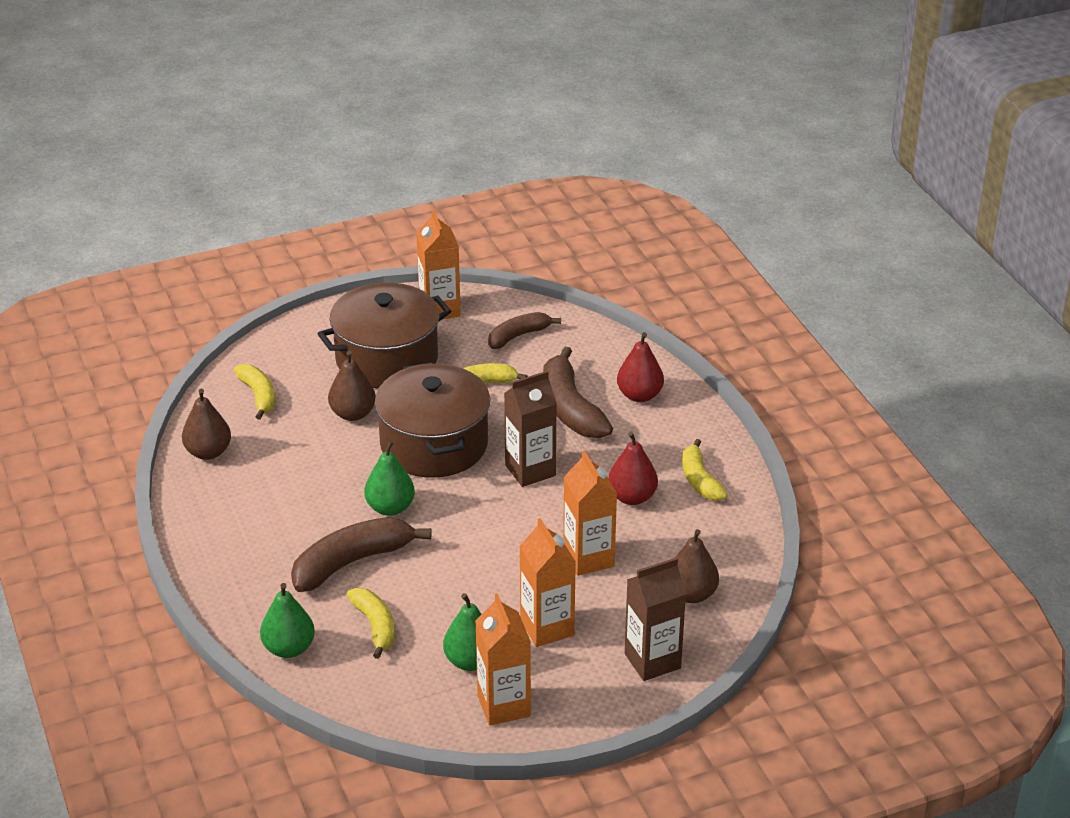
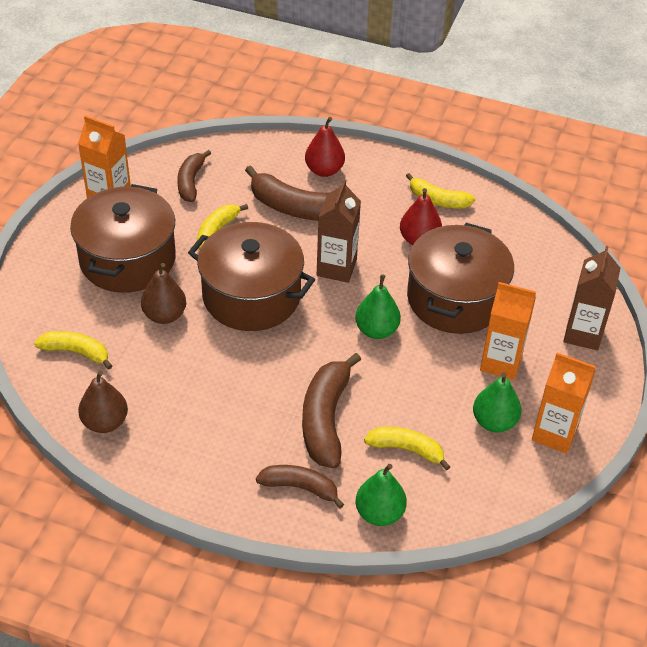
camera: 50 degrees left, 10 degrees up
(264, 589) = (300, 487): none -> brown banana
(390, 508) = (291, 361): green pear -> green pear (376, 330)
(588, 558) = (455, 298): orange carton -> brown pot
(691, 594) = (540, 275): brown pear -> none

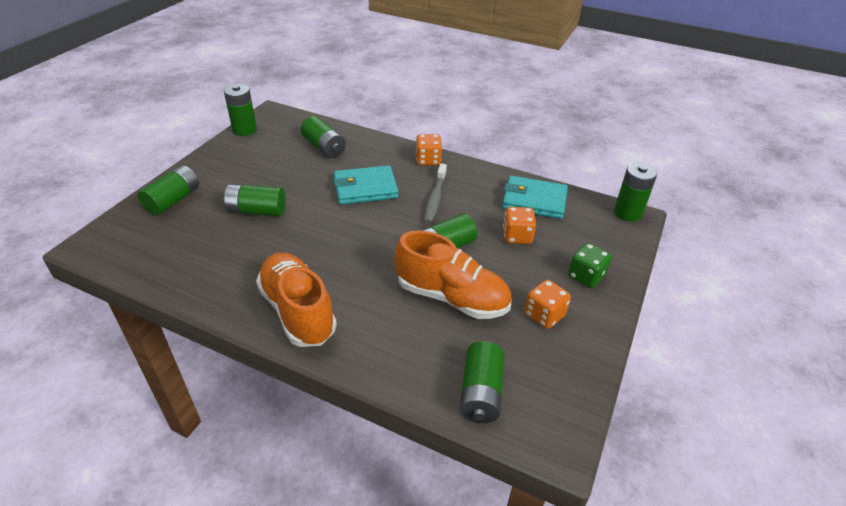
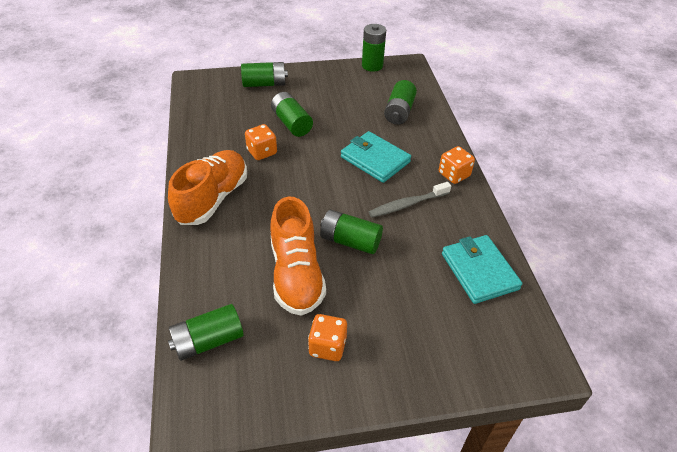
camera: 55 degrees right, 5 degrees up
(517, 236) = (413, 282): orange dice -> orange dice (262, 152)
(586, 276) = (407, 358): green dice -> none
(627, 213) = (545, 356): green battery -> none

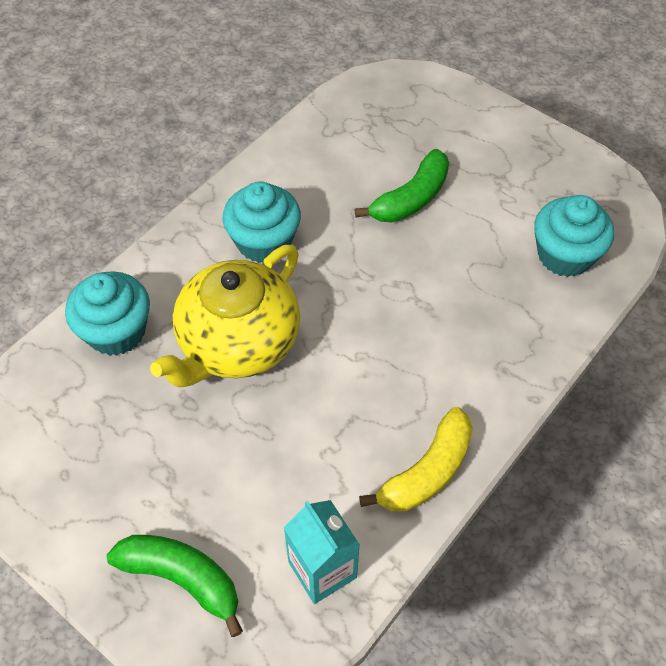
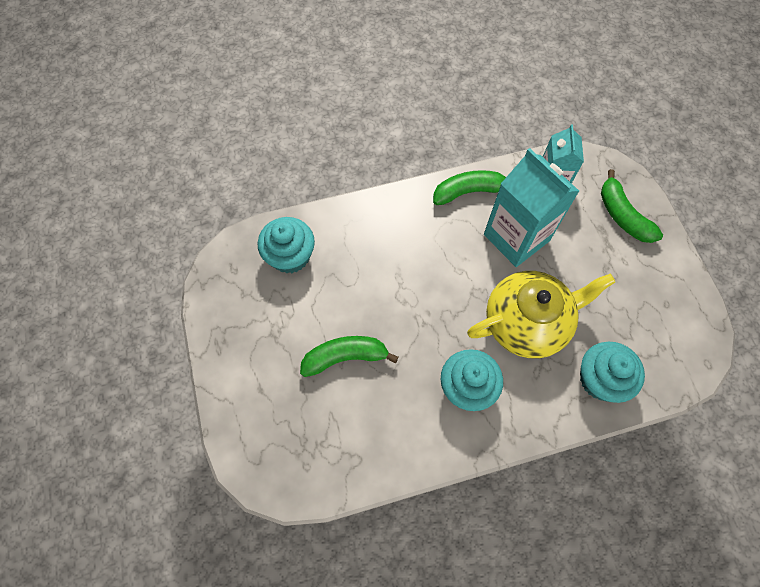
camera: 145 degrees left, 10 degrees up
(317, 444) = (516, 237): none -> turquoise carton
(427, 472) = (469, 192): yellow banana -> green banana

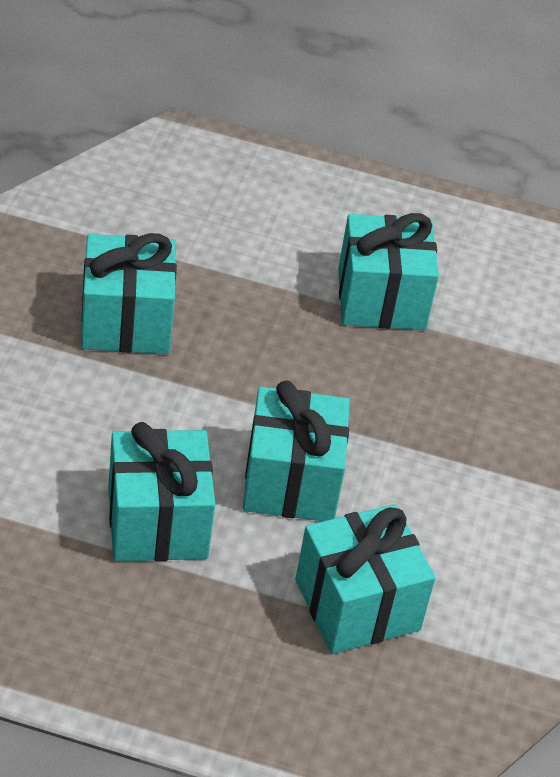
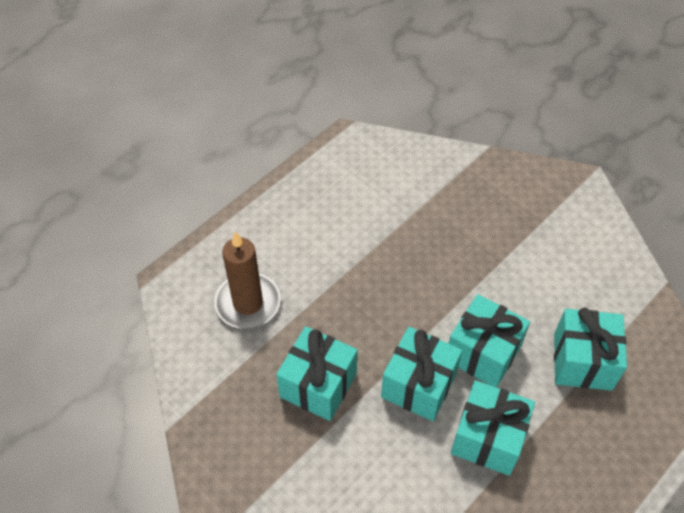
camera: 55 degrees left, 10 degrees up
(201, 217) = (248, 303): none -> brown candle
(381, 299) = (362, 242): turquoise gift -> turquoise gift (419, 385)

*-*-*

**WHAT NEEDS TO BE DONE**. When you reach the line holding "camera: 55 degrees right, 5 degrees up" in the listing above, begin retyping exactly, and stop once the line holding "camera: 145 degrees left, 10 degrees up" is done; pictures stay out.

**EXERCISE RESPONSE**.
camera: 55 degrees right, 5 degrees up
(517, 236) = (413, 282): orange dice -> orange dice (262, 152)
(586, 276) = (407, 358): green dice -> none
(627, 213) = (545, 356): green battery -> none

camera: 145 degrees left, 10 degrees up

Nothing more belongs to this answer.